• **Problem**
Which of the lines in the data mention the string "amarillo"? List them all.

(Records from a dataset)

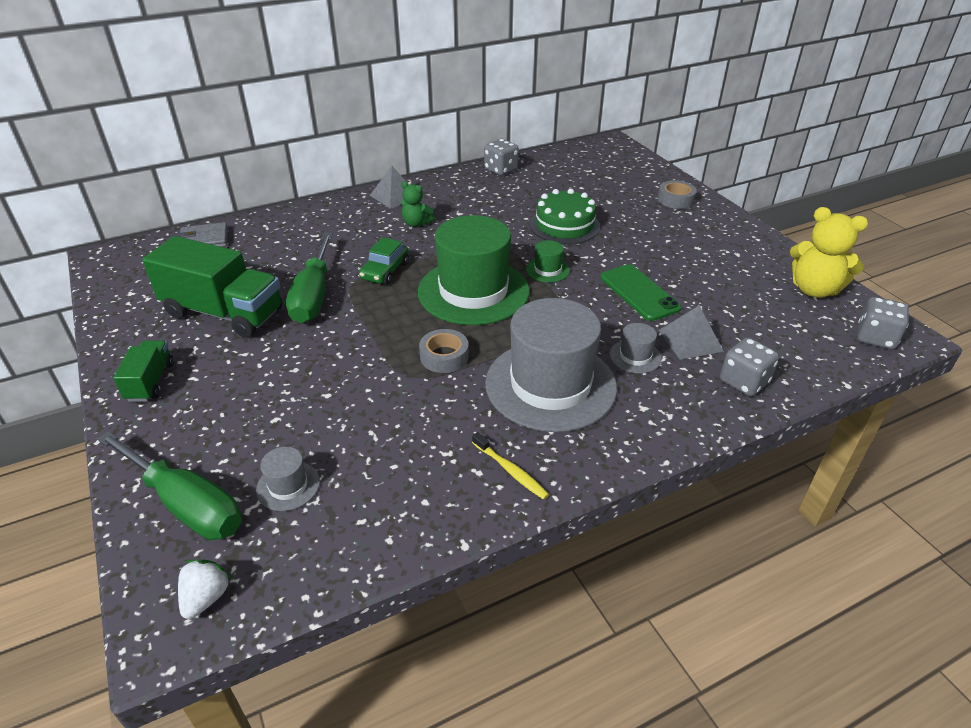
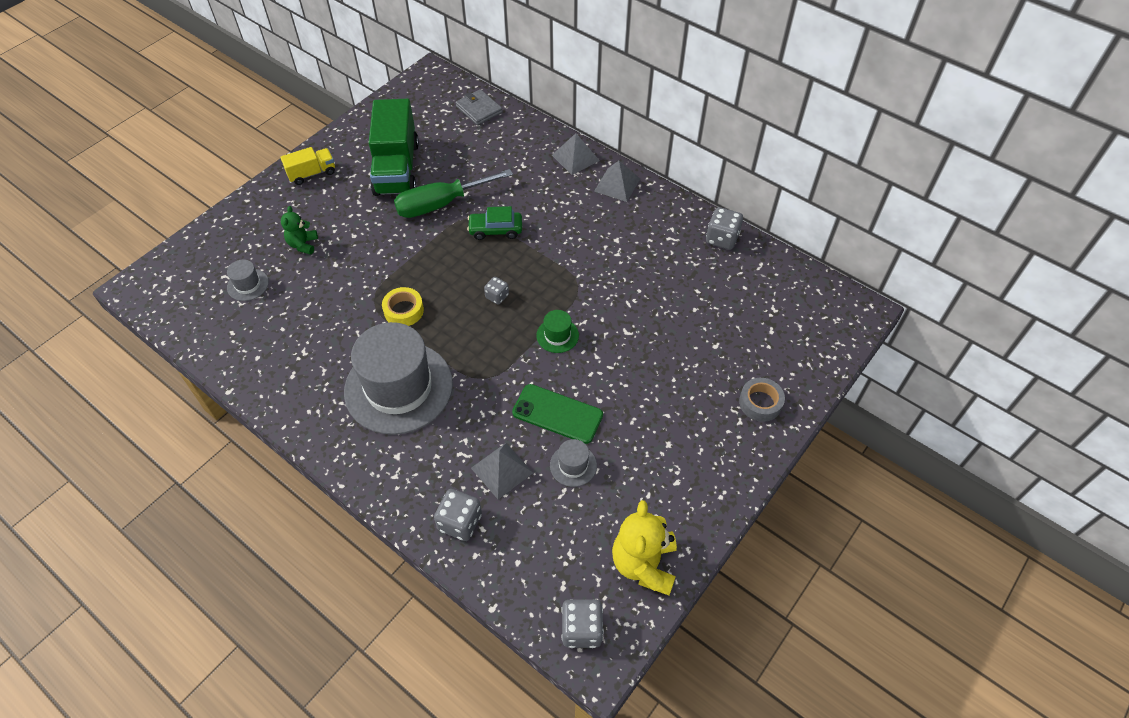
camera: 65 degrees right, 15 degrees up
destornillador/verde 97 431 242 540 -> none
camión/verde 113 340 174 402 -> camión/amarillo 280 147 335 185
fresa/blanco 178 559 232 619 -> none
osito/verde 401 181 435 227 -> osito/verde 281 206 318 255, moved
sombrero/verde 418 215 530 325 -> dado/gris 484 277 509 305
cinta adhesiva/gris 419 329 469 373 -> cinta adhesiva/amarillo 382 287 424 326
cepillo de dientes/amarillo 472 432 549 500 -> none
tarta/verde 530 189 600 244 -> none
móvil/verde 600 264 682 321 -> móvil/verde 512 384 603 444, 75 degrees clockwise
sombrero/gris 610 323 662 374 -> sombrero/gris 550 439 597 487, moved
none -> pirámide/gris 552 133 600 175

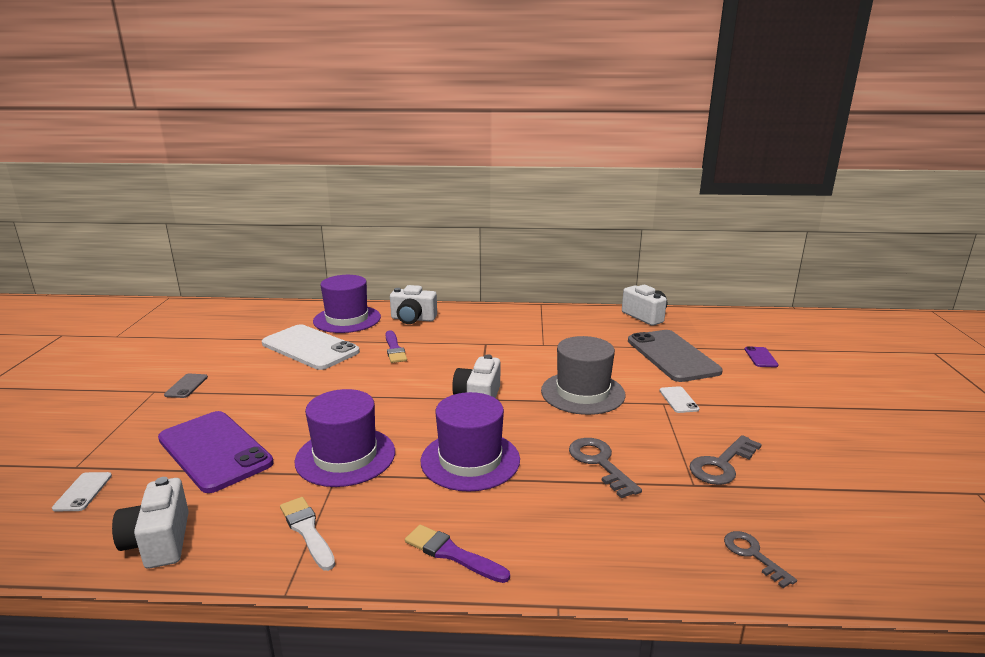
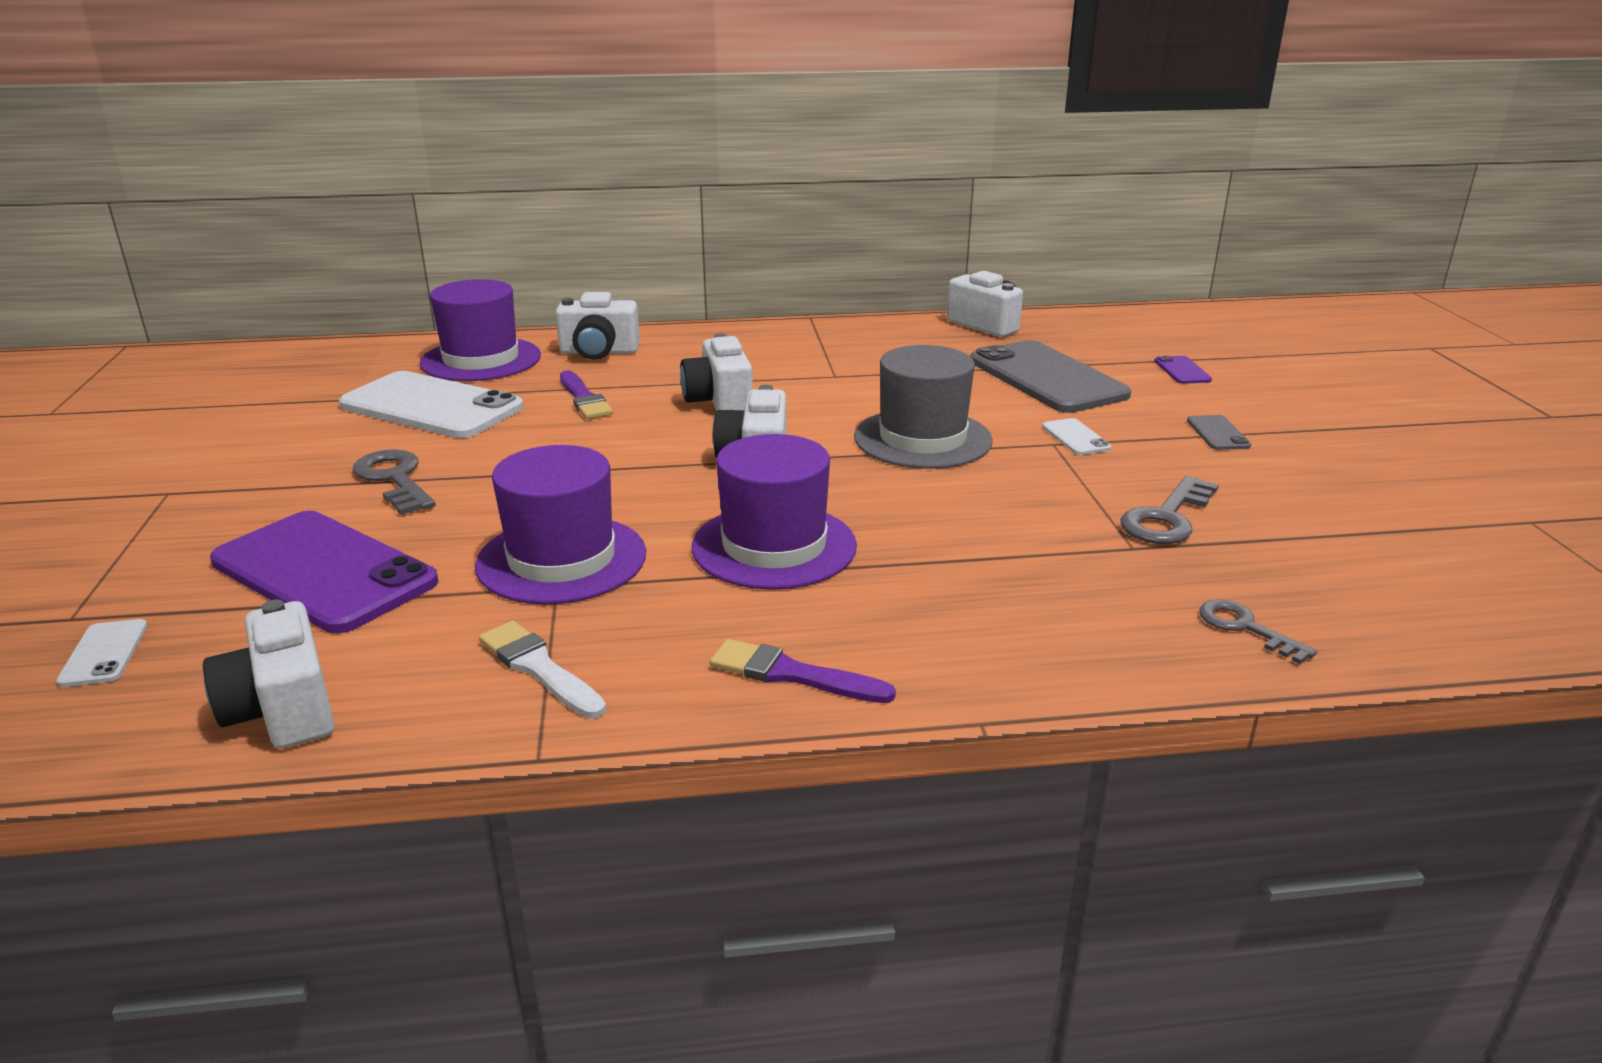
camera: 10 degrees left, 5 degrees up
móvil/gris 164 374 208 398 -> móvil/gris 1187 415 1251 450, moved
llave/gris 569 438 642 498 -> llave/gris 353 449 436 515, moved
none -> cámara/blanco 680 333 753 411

• **Response**
camión/verde 113 340 174 402 -> camión/amarillo 280 147 335 185
cinta adhesiva/gris 419 329 469 373 -> cinta adhesiva/amarillo 382 287 424 326
cepillo de dientes/amarillo 472 432 549 500 -> none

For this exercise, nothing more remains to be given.